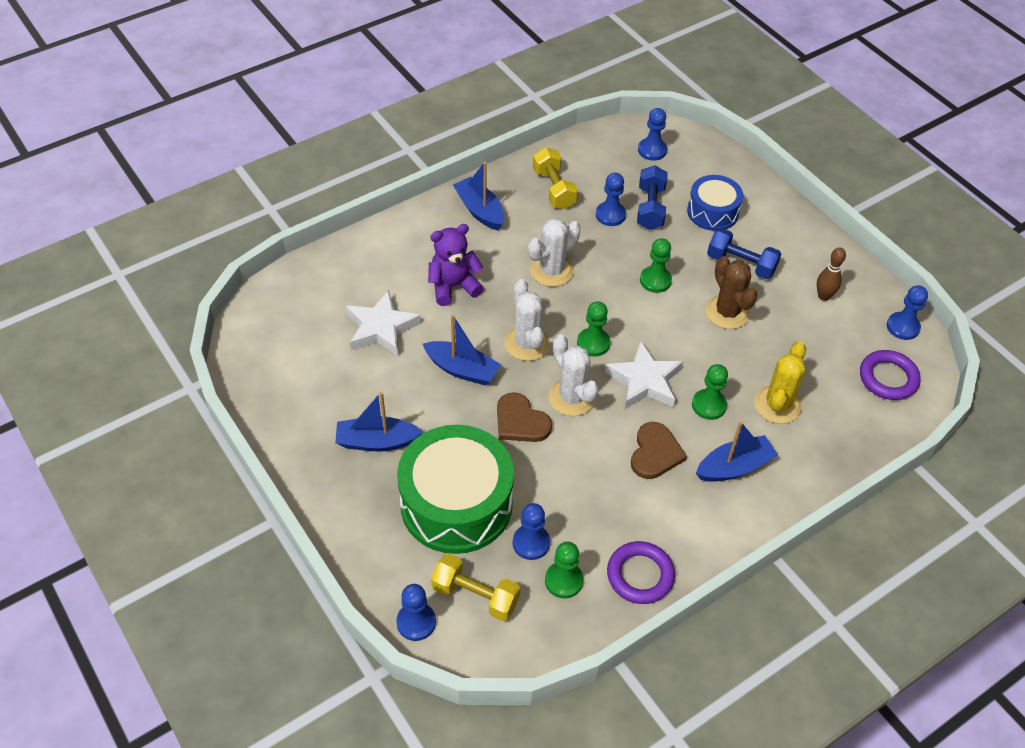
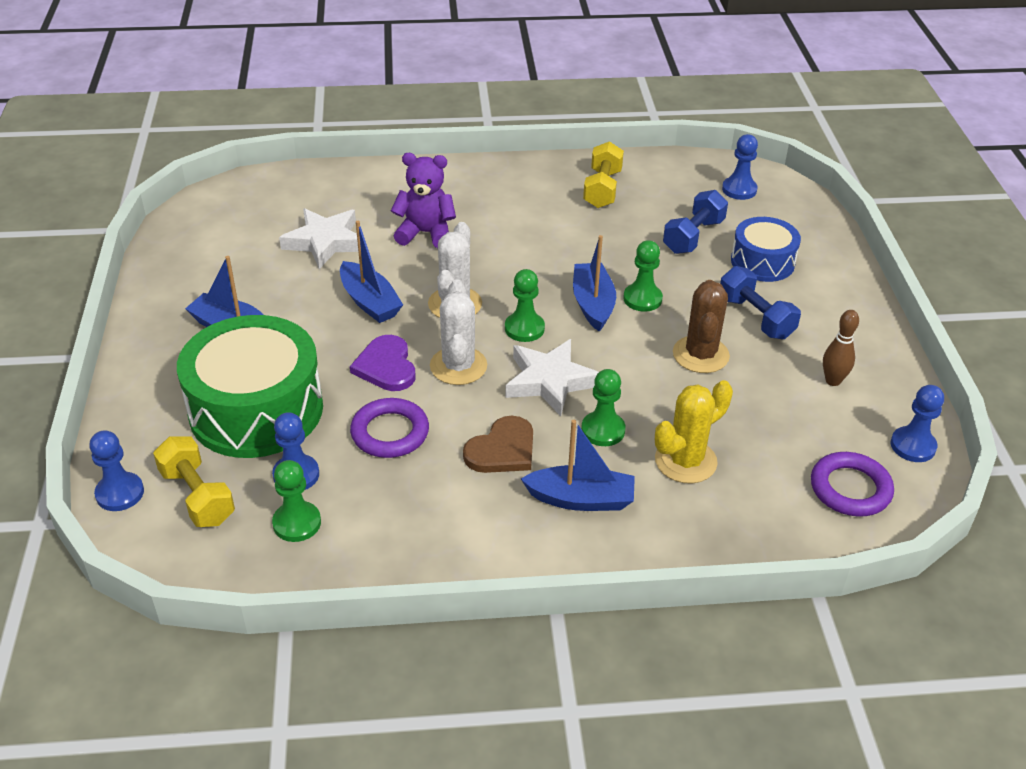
camera: 30 degrees right, 10 degrees down
blue boat [453,162,504,231] -> blue boat moved to [573,235,616,331]
brown heart [497,392,552,442] -> purple heart [350,335,415,391]
white cactus [528,218,580,287] -> none
blue pawn [596,173,626,226] -> none
purple ring [607,541,675,604] -> purple ring moved to [350,398,429,458]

--------------------

> [What is needed]:
Across all the entries, how many lines include "none"? Answer with the number alone.

> [Task answer]:
2